START Data under study

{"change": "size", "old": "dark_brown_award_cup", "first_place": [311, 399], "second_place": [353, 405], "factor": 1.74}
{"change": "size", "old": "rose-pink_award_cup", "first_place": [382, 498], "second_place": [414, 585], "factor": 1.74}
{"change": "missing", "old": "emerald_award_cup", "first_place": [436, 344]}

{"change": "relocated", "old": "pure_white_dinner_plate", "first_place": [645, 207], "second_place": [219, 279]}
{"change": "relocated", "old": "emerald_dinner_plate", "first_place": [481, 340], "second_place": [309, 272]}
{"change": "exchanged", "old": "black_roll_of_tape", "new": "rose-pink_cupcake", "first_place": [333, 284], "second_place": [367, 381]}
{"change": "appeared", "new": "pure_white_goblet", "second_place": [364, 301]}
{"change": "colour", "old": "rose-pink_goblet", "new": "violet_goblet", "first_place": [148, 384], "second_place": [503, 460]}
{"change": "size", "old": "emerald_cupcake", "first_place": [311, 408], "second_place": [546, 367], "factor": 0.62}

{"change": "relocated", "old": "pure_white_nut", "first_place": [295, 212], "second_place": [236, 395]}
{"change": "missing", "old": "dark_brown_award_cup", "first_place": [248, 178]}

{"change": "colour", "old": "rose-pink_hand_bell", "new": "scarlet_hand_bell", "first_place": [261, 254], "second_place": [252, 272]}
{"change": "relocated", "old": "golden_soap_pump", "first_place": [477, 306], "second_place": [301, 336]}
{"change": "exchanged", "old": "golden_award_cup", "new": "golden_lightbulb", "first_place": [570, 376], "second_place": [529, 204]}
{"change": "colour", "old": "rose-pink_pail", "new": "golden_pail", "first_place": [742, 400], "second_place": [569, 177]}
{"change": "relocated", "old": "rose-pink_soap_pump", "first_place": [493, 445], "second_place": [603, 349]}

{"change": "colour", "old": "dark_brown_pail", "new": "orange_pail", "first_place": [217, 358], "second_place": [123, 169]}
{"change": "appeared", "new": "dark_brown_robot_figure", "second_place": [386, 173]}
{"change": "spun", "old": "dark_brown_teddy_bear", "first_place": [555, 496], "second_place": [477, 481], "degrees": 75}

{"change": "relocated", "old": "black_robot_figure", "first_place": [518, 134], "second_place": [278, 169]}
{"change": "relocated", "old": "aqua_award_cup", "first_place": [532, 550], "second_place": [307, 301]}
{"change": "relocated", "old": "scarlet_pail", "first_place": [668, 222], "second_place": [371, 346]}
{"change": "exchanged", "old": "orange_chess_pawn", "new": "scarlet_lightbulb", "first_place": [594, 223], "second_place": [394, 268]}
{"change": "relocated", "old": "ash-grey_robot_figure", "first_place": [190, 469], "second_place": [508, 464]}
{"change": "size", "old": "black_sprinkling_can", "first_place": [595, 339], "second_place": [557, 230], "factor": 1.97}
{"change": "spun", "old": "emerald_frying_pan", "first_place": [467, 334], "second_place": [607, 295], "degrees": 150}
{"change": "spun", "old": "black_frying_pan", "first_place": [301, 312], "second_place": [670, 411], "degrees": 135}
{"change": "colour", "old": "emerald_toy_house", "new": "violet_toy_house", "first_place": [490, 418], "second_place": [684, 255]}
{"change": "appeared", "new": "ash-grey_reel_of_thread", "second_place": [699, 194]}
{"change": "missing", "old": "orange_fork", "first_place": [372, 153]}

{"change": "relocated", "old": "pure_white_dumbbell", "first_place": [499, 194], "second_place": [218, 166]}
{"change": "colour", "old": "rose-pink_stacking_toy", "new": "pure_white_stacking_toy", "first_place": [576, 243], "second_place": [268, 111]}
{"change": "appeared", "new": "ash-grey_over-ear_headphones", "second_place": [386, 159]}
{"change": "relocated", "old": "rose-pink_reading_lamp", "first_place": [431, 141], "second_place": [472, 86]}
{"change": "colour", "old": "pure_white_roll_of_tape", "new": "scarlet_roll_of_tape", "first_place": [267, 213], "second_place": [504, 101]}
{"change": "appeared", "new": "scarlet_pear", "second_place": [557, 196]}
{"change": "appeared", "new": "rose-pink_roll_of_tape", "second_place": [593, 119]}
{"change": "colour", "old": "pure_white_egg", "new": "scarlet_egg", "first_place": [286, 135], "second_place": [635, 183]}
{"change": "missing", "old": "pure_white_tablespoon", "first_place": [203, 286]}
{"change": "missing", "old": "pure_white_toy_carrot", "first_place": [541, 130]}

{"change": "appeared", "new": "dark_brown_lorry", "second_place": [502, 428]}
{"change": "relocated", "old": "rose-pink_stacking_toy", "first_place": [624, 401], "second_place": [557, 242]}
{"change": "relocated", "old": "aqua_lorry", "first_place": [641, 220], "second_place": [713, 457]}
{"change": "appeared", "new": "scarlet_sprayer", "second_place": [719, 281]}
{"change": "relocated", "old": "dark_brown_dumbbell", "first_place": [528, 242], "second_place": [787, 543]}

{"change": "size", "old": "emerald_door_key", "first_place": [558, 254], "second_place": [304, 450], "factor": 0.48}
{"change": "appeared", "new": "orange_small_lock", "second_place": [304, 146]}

END Data under study

Please go through the data above and copy every line that has the word "appeared".

{"change": "appeared", "new": "pure_white_goblet", "second_place": [364, 301]}
{"change": "appeared", "new": "dark_brown_robot_figure", "second_place": [386, 173]}
{"change": "appeared", "new": "ash-grey_reel_of_thread", "second_place": [699, 194]}
{"change": "appeared", "new": "ash-grey_over-ear_headphones", "second_place": [386, 159]}
{"change": "appeared", "new": "scarlet_pear", "second_place": [557, 196]}
{"change": "appeared", "new": "rose-pink_roll_of_tape", "second_place": [593, 119]}
{"change": "appeared", "new": "dark_brown_lorry", "second_place": [502, 428]}
{"change": "appeared", "new": "scarlet_sprayer", "second_place": [719, 281]}
{"change": "appeared", "new": "orange_small_lock", "second_place": [304, 146]}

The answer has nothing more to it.